## WHAT THIS TASK INVOLVES
Write out exactly the lines of the entries below from the one holding "trolley: (1331, 329)" to the one holding "school desk: (206, 87)", inclusive, and leave out all other lines.
BEGIN
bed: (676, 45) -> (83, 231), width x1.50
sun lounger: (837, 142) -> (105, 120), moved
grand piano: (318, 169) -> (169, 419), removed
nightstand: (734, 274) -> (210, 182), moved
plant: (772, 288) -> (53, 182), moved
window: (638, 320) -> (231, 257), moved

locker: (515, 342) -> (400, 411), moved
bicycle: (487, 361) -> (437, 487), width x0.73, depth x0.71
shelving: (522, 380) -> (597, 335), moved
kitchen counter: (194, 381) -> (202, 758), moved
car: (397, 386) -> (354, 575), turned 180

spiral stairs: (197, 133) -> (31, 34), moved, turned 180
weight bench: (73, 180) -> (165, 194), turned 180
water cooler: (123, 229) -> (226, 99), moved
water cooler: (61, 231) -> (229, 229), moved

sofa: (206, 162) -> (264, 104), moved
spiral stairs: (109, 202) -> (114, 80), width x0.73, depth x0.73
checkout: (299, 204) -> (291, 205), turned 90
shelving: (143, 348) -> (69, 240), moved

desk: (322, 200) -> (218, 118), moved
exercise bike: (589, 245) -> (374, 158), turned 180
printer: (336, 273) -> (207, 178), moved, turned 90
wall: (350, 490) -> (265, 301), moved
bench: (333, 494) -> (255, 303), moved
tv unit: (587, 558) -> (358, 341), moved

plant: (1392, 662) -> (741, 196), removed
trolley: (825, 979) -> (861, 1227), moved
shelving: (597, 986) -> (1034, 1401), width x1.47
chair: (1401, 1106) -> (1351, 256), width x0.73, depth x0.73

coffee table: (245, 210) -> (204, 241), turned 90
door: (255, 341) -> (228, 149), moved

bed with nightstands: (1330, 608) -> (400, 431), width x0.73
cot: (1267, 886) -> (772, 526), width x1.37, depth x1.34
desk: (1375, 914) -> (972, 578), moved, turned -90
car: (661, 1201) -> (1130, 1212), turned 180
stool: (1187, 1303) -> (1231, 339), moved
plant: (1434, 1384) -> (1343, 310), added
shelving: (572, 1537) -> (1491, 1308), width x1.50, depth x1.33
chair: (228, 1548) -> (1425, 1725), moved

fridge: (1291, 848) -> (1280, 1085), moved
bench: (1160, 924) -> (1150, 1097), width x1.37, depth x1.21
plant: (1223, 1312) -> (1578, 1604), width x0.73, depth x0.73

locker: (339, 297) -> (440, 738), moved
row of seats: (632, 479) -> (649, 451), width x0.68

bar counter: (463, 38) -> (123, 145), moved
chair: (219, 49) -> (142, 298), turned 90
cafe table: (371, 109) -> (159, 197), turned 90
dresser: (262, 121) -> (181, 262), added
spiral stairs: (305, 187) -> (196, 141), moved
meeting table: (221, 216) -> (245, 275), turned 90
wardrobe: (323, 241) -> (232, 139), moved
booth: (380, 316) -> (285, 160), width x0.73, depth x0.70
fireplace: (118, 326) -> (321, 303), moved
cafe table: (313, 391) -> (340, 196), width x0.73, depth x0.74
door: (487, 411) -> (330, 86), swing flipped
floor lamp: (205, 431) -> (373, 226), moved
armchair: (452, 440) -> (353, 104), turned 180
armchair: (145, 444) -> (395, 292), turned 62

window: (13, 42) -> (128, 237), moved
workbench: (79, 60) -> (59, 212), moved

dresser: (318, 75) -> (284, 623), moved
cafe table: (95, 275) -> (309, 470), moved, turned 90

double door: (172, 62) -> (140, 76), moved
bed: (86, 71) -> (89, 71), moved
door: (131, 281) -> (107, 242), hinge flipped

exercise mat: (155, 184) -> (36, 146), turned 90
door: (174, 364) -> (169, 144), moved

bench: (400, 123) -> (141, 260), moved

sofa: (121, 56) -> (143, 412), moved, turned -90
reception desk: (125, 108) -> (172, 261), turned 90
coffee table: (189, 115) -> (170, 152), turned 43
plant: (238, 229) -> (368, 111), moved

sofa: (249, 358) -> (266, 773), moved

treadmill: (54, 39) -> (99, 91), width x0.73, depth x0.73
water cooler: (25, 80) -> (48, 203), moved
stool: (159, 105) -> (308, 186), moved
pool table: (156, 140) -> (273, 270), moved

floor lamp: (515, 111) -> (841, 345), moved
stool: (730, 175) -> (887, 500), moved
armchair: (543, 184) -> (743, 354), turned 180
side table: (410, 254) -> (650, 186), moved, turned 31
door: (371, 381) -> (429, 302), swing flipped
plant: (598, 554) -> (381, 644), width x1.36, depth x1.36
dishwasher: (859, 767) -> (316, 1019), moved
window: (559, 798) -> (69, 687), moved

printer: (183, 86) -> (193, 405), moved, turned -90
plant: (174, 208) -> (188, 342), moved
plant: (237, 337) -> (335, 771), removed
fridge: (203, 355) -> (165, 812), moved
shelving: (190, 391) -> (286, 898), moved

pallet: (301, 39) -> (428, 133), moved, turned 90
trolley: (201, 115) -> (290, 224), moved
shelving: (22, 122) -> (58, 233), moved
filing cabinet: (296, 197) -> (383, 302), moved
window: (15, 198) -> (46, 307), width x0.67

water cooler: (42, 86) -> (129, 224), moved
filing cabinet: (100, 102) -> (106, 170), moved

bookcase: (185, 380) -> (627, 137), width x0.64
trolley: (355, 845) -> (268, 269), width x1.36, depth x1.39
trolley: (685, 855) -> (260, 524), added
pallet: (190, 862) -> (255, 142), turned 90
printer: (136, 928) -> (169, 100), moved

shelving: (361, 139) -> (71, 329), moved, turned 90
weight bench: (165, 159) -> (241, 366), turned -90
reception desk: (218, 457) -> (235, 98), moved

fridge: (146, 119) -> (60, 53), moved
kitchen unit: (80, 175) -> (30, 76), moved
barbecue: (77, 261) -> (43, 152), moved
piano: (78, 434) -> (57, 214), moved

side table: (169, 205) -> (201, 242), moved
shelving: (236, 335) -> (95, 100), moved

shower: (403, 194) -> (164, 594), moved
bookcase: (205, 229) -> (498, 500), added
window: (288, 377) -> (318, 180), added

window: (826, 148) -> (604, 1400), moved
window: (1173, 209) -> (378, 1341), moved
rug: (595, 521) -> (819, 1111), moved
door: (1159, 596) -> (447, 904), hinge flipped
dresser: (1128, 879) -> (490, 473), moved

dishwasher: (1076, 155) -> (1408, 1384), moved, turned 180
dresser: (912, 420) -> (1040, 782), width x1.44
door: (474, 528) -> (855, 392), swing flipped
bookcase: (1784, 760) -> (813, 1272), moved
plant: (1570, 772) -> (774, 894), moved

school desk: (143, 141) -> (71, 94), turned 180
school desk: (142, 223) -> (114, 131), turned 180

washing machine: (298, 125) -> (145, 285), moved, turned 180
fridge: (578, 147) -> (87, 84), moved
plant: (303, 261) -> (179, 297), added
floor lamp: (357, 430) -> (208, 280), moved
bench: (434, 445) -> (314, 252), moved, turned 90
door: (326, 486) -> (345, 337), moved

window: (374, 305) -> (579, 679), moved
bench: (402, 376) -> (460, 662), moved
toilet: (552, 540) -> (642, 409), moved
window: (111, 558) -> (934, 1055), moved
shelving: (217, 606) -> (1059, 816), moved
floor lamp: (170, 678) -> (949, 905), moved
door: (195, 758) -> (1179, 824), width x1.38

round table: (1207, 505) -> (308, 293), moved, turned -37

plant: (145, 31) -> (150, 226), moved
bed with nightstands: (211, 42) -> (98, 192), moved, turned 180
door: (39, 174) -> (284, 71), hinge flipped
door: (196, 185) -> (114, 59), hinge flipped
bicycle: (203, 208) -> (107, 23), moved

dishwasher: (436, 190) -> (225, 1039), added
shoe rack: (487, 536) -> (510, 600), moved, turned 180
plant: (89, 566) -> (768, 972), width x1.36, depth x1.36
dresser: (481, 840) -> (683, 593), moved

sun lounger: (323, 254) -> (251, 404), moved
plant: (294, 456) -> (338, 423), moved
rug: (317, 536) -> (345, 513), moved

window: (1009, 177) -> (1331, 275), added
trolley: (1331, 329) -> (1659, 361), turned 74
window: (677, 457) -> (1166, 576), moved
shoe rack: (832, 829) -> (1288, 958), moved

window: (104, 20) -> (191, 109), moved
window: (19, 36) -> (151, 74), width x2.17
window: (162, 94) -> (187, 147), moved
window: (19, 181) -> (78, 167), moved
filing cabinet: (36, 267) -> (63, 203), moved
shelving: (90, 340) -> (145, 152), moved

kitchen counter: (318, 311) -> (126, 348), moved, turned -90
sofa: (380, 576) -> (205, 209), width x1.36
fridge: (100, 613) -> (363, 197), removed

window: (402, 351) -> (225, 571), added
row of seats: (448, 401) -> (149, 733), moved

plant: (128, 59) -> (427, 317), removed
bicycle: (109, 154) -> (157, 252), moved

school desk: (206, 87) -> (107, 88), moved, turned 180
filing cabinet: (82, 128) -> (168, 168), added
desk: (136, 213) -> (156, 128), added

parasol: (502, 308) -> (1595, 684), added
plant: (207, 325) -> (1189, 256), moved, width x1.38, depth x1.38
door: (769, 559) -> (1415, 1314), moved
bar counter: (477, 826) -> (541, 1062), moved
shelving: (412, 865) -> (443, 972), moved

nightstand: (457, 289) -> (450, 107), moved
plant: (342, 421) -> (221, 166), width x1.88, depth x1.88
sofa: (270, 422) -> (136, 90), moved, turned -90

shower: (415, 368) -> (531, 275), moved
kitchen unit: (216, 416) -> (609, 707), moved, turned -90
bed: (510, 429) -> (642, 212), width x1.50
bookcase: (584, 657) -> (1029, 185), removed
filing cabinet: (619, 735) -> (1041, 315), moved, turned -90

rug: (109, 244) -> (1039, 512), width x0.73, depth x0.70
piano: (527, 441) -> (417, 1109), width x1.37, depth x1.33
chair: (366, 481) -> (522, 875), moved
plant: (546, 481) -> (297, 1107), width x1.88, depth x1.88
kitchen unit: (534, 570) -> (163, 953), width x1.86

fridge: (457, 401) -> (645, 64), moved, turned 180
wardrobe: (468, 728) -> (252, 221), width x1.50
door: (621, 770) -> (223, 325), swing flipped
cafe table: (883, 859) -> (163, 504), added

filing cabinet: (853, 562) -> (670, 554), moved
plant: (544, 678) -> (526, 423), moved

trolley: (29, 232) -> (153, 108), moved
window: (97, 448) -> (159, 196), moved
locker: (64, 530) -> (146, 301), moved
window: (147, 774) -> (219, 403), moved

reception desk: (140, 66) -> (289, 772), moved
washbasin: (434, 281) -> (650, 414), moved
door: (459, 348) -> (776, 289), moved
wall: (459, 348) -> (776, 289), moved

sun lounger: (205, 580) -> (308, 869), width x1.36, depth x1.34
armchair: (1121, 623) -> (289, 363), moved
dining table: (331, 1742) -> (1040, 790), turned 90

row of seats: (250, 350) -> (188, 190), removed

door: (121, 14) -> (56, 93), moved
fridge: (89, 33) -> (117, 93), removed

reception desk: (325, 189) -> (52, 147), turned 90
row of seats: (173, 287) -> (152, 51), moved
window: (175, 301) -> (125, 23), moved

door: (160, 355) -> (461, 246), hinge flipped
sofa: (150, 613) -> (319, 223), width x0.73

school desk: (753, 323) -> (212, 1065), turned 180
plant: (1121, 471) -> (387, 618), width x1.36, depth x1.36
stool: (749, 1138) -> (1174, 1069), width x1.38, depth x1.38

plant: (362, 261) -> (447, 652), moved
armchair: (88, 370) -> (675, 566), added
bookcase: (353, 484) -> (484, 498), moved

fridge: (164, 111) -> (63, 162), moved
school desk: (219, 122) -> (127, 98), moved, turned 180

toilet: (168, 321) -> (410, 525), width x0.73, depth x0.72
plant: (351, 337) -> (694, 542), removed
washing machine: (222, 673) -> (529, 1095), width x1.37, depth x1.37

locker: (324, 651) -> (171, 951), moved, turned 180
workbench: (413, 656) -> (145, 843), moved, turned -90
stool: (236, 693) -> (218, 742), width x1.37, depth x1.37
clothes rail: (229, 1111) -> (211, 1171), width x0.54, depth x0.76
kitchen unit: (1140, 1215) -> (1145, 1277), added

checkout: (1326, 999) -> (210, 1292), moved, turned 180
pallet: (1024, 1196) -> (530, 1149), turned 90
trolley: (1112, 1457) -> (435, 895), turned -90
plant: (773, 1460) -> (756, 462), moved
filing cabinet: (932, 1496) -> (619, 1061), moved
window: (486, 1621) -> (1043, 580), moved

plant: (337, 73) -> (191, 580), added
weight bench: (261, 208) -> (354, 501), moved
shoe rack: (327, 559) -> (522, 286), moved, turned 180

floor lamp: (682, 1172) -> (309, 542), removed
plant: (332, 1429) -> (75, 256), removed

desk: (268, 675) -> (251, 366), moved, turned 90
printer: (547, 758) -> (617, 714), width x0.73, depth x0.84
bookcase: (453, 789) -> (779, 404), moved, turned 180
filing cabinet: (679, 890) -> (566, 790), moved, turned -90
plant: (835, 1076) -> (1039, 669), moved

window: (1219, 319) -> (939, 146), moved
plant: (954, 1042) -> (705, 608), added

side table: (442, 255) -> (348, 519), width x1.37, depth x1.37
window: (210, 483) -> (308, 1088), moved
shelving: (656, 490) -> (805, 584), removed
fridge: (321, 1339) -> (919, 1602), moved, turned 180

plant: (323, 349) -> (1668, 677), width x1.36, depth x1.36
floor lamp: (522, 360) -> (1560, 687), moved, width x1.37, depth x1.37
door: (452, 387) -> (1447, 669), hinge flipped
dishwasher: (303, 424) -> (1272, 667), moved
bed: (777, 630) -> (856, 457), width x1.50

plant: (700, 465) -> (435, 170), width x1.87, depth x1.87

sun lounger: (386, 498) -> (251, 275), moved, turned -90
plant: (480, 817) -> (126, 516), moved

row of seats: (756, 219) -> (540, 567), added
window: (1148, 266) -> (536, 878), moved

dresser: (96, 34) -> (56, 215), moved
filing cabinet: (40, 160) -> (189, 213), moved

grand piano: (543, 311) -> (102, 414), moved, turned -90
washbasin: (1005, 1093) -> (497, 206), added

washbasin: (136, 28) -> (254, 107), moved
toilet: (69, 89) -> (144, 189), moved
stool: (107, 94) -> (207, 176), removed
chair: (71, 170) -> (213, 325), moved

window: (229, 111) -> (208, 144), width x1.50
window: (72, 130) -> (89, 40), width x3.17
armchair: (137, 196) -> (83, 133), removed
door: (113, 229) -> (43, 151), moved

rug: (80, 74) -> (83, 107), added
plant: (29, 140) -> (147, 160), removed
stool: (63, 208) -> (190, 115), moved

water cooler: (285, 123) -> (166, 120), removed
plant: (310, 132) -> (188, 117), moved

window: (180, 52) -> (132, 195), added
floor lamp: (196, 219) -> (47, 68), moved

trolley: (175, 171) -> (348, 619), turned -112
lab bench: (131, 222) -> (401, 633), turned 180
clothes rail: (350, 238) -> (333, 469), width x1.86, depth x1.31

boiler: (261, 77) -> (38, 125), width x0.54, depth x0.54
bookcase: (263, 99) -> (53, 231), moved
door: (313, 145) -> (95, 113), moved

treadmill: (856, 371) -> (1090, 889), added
END
## ANSWER TO THE EXERCISE
trolley: (1331, 329) -> (1659, 361), turned 74
window: (677, 457) -> (1166, 576), moved
shoe rack: (832, 829) -> (1288, 958), moved

window: (104, 20) -> (191, 109), moved
window: (19, 36) -> (151, 74), width x2.17
window: (162, 94) -> (187, 147), moved
window: (19, 181) -> (78, 167), moved
filing cabinet: (36, 267) -> (63, 203), moved
shelving: (90, 340) -> (145, 152), moved

kitchen counter: (318, 311) -> (126, 348), moved, turned -90
sofa: (380, 576) -> (205, 209), width x1.36
fridge: (100, 613) -> (363, 197), removed

window: (402, 351) -> (225, 571), added
row of seats: (448, 401) -> (149, 733), moved

plant: (128, 59) -> (427, 317), removed
bicycle: (109, 154) -> (157, 252), moved

school desk: (206, 87) -> (107, 88), moved, turned 180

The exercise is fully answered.